(Extracted data entries)
|---|

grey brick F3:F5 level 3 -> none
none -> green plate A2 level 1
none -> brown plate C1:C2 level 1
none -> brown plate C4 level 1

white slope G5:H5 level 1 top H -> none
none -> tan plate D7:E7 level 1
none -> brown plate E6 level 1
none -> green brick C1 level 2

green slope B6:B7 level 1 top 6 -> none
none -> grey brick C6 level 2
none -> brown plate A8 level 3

|---|

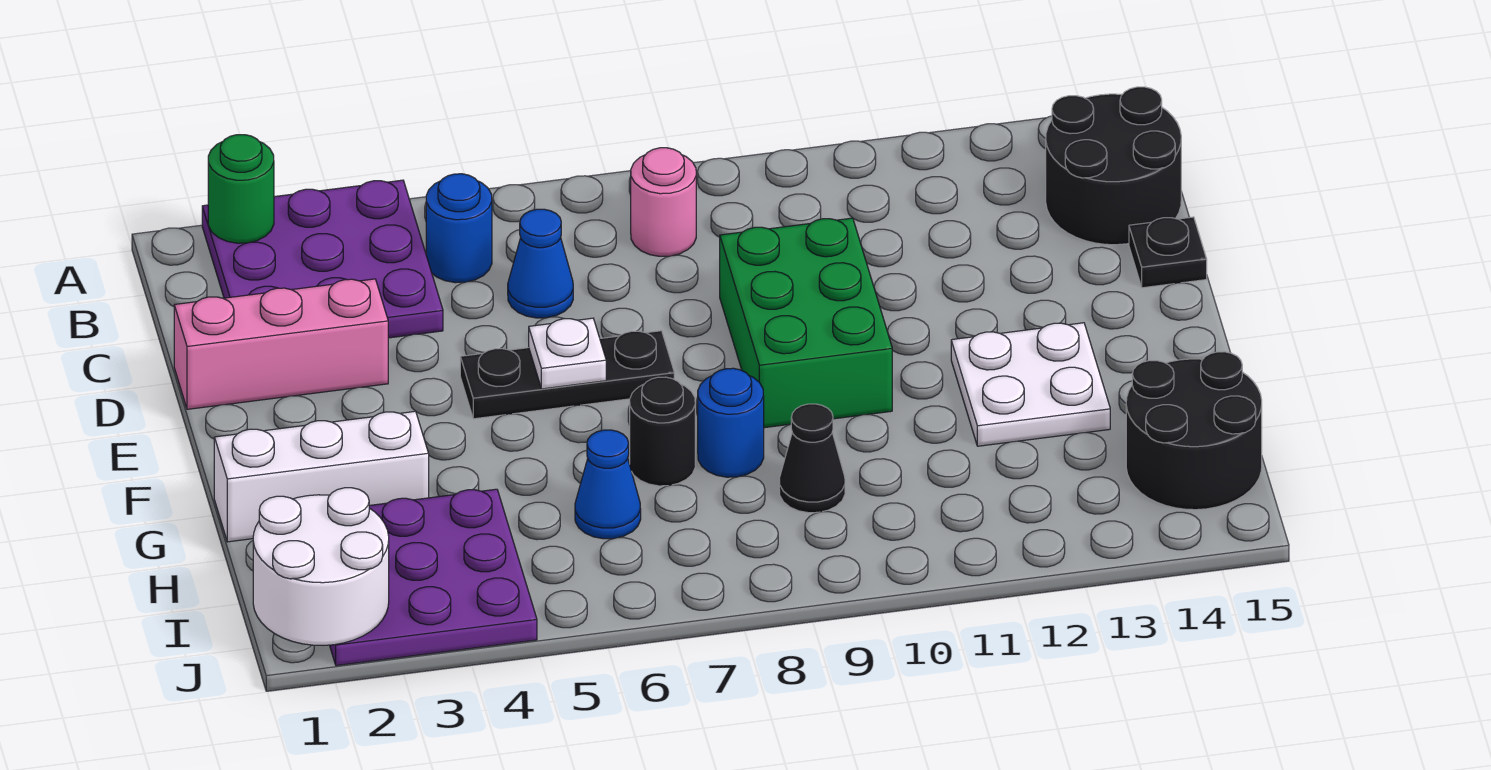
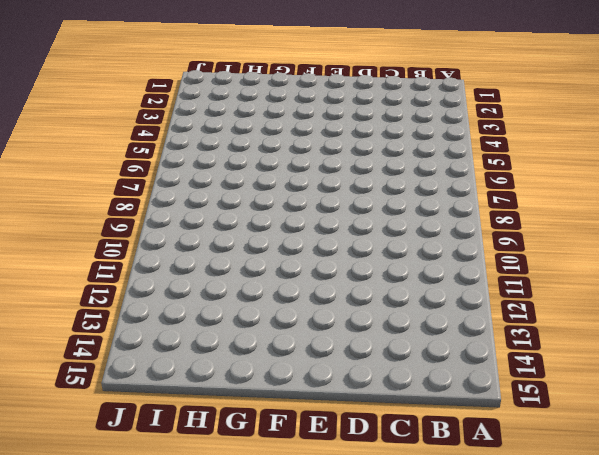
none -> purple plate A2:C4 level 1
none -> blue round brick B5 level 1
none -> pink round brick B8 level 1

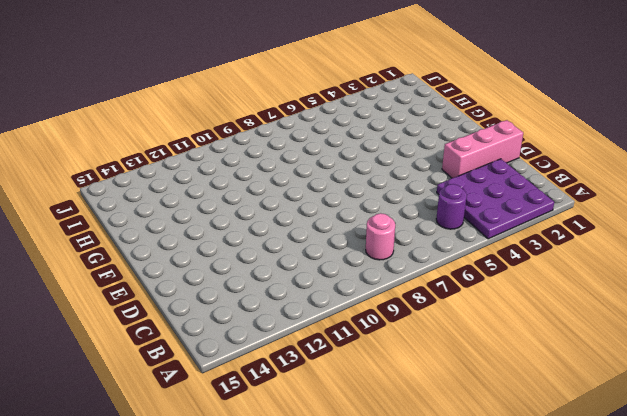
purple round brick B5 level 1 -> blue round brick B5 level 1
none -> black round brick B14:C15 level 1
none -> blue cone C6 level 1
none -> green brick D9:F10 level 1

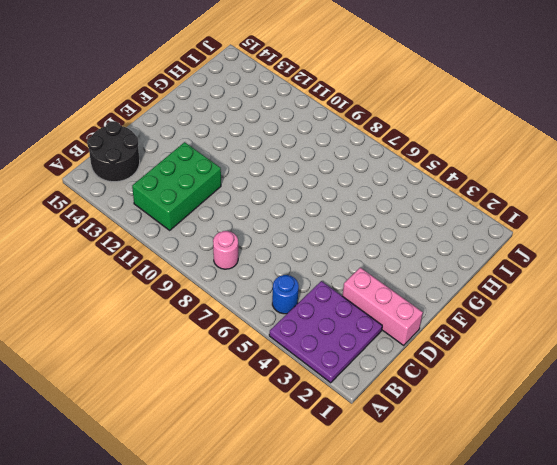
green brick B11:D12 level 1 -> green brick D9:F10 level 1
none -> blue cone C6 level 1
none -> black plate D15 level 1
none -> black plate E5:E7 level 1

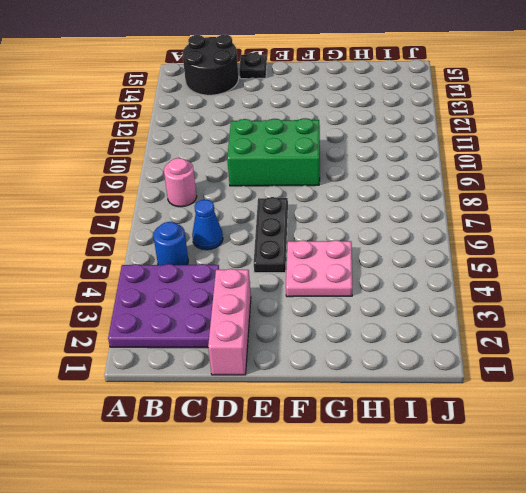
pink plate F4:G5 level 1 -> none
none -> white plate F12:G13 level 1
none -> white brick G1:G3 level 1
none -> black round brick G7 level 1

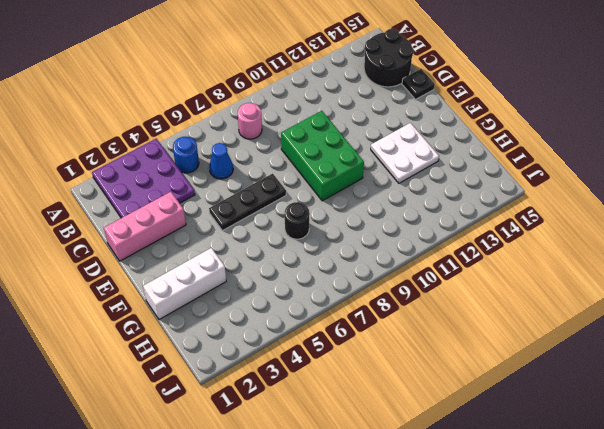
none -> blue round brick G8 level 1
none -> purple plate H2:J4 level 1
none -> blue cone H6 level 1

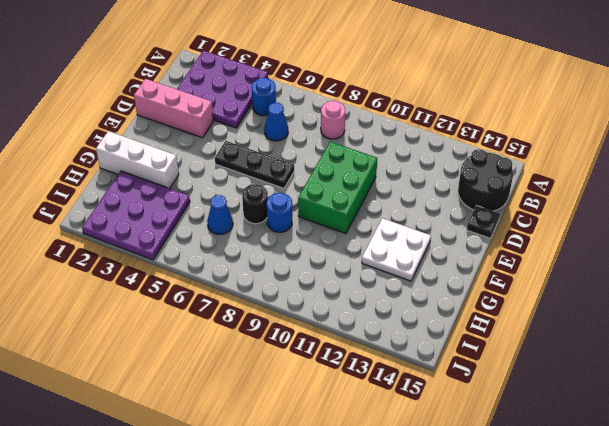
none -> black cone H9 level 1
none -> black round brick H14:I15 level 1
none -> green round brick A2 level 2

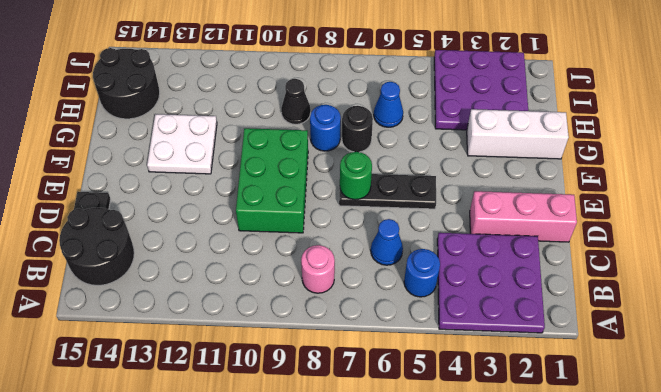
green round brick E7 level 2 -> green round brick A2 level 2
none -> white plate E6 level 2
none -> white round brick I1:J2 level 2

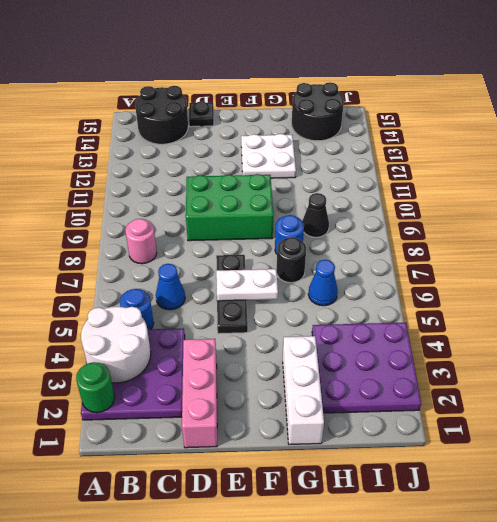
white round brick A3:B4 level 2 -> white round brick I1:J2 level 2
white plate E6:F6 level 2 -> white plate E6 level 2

|---|

Task directions. Starting at the line above that contains "none -> black plate E5:E7 level 1", transcribe every line exactly through the line that contains "none -> green round brick A2 level 2", including that last one, and skip the pictures.

Task output.
none -> black plate E5:E7 level 1

pink plate F4:G5 level 1 -> none
none -> white plate F12:G13 level 1
none -> white brick G1:G3 level 1
none -> black round brick G7 level 1

none -> blue round brick G8 level 1
none -> purple plate H2:J4 level 1
none -> blue cone H6 level 1

none -> black cone H9 level 1
none -> black round brick H14:I15 level 1
none -> green round brick A2 level 2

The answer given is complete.